WORK ORDER: From the listing below, extract every line containing "none".

WORKING DATA:

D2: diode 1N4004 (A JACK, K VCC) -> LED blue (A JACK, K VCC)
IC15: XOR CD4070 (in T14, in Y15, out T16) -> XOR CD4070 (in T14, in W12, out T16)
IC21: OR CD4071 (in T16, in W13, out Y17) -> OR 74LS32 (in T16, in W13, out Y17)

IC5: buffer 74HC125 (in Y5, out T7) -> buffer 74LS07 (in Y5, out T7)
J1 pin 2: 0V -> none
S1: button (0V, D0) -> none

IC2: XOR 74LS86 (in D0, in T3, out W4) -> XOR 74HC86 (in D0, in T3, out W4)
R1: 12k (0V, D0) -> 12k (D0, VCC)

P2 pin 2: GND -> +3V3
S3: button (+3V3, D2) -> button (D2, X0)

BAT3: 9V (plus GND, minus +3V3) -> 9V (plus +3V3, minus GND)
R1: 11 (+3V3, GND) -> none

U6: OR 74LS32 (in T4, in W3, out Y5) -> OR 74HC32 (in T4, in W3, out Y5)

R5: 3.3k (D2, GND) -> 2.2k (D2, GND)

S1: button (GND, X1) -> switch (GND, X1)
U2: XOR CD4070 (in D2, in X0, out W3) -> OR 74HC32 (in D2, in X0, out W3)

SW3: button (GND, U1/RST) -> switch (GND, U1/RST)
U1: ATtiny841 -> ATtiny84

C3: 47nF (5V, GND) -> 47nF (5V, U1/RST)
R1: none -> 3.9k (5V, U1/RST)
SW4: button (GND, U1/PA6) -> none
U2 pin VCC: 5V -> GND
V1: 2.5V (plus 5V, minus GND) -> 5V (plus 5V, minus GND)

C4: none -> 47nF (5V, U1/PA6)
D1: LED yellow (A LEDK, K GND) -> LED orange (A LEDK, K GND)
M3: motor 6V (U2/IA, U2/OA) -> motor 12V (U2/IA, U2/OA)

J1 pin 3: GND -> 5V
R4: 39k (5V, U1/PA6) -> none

RESULT BELOW:
J1 pin 2: 0V -> none
S1: button (0V, D0) -> none
R1: 11 (+3V3, GND) -> none
R1: none -> 3.9k (5V, U1/RST)
SW4: button (GND, U1/PA6) -> none
C4: none -> 47nF (5V, U1/PA6)
R4: 39k (5V, U1/PA6) -> none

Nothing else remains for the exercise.